* **TASK TO CARRY OUT**:
Find the string "turquoise" in the material. Copy every line that has it.

* **DATA FOR THE TASK**:
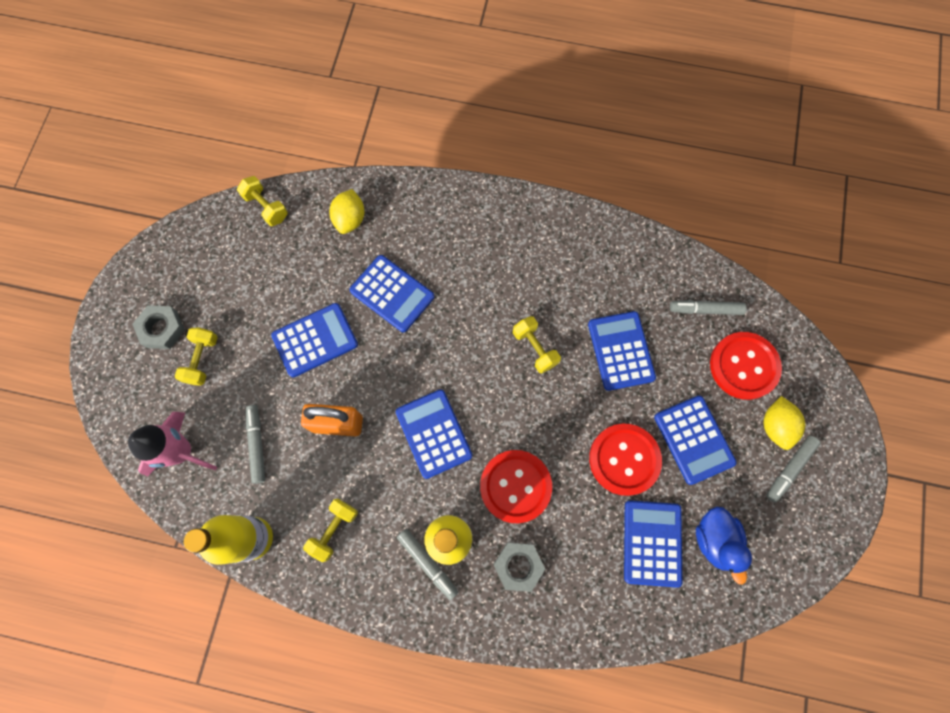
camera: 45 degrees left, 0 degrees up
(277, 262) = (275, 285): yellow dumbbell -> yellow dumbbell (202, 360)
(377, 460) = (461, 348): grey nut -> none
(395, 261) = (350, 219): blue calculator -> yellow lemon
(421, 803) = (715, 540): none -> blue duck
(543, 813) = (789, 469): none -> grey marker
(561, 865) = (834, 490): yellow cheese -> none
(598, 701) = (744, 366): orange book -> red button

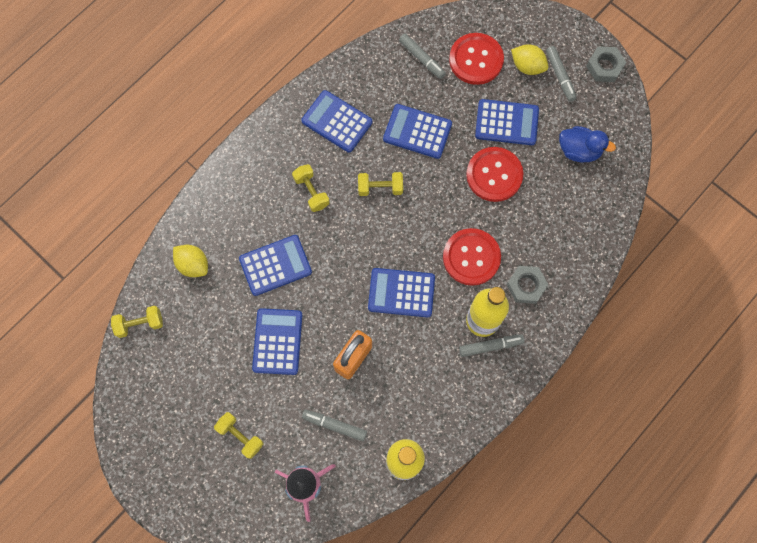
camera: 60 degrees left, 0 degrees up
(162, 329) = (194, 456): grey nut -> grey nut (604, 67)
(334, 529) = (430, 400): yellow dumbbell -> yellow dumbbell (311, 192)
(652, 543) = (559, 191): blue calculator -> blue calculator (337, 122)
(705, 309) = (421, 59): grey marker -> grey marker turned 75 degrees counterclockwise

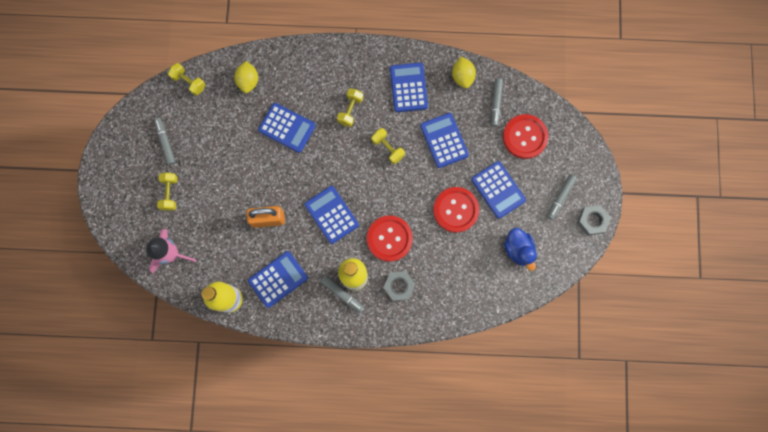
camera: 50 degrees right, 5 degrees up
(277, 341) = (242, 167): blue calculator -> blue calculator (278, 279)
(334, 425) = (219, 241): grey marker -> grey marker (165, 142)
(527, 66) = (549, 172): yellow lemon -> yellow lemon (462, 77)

==

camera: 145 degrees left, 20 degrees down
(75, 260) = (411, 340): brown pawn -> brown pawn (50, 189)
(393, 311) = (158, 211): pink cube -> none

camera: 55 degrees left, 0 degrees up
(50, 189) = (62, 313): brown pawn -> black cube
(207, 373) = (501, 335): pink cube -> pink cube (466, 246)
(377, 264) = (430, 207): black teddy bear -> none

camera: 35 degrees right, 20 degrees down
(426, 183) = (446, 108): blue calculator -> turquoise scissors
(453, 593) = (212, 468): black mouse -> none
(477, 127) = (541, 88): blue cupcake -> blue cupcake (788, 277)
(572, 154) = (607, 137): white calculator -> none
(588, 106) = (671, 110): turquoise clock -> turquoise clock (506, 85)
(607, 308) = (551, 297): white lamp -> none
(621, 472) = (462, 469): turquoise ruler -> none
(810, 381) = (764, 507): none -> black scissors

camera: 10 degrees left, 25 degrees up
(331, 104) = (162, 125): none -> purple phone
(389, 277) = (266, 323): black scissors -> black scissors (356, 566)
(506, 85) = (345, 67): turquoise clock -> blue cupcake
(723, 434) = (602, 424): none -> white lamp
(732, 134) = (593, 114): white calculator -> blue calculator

==

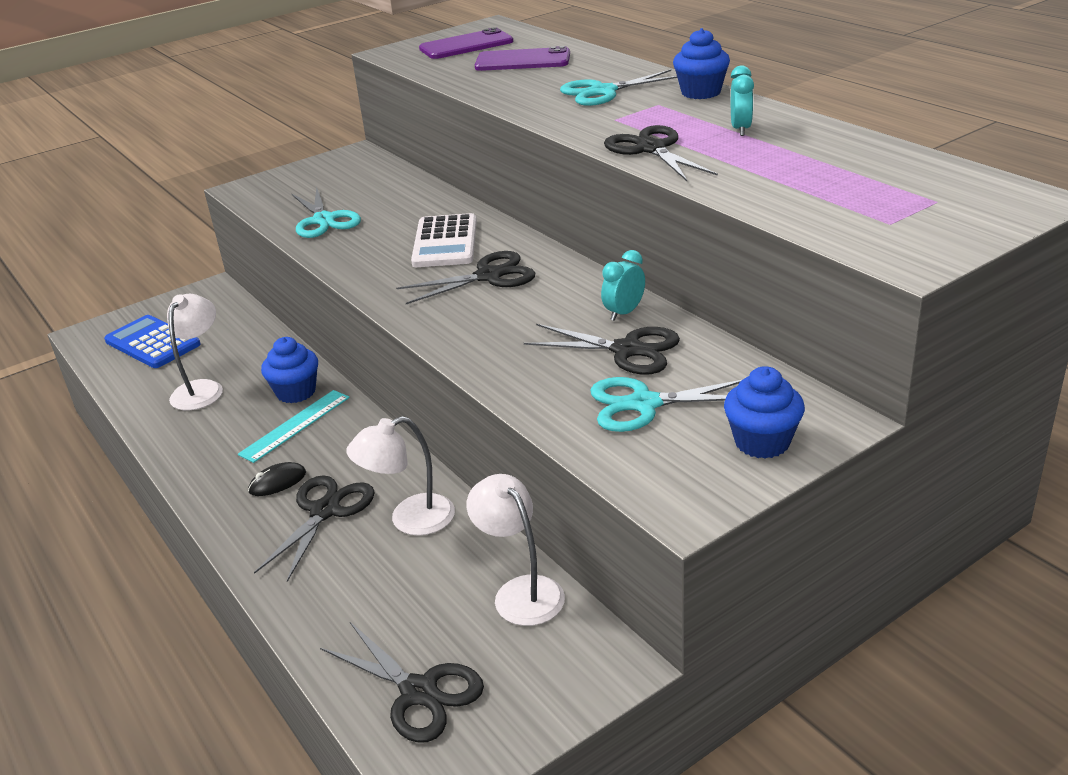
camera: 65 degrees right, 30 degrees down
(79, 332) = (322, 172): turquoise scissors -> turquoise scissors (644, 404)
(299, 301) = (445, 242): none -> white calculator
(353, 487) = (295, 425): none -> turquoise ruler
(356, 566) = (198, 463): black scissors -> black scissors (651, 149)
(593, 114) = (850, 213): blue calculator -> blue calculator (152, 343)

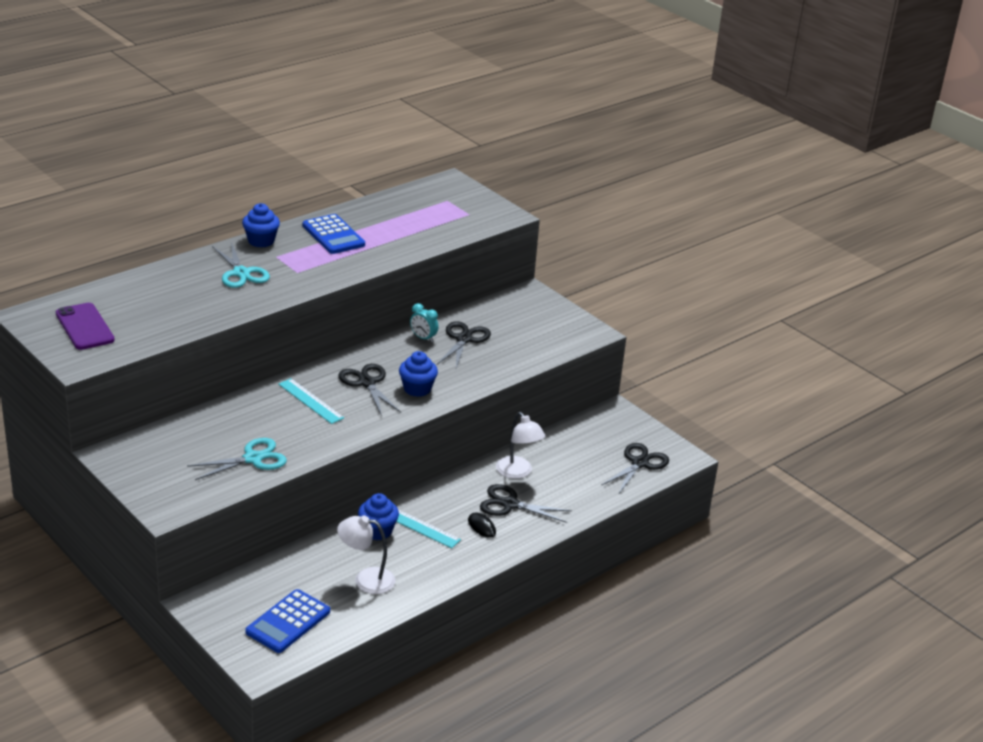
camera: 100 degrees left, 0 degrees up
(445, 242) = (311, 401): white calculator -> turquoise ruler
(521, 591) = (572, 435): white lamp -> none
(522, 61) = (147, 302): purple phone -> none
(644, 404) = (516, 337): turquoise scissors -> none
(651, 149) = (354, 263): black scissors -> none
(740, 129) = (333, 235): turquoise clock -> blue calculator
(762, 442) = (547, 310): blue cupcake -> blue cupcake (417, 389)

* **SOLUTION TO THIS PROBLEM**:
(426, 183) = (446, 108): blue calculator -> turquoise scissors
(588, 106) = (671, 110): turquoise clock -> turquoise clock (506, 85)
(621, 472) = (462, 469): turquoise ruler -> none
(506, 85) = (345, 67): turquoise clock -> blue cupcake
(79, 332) = (322, 172): turquoise scissors -> turquoise scissors (644, 404)
(353, 487) = (295, 425): none -> turquoise ruler
(445, 242) = (311, 401): white calculator -> turquoise ruler
(644, 404) = (516, 337): turquoise scissors -> none
(740, 129) = (333, 235): turquoise clock -> blue calculator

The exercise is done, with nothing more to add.